● PROVIDED RECORDS
[Start of Attachment]

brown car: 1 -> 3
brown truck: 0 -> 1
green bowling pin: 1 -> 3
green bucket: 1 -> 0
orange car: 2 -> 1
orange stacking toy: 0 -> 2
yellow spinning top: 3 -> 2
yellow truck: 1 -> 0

[End of Attachment]
[Start of Attachment]

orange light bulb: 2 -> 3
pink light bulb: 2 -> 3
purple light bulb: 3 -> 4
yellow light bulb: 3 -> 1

[End of Attachment]

● EXERCISE REQUIREMENTS
Give the count, and only the count, of lines in these records that hold the string "light".

● WORKED SOLUTION
4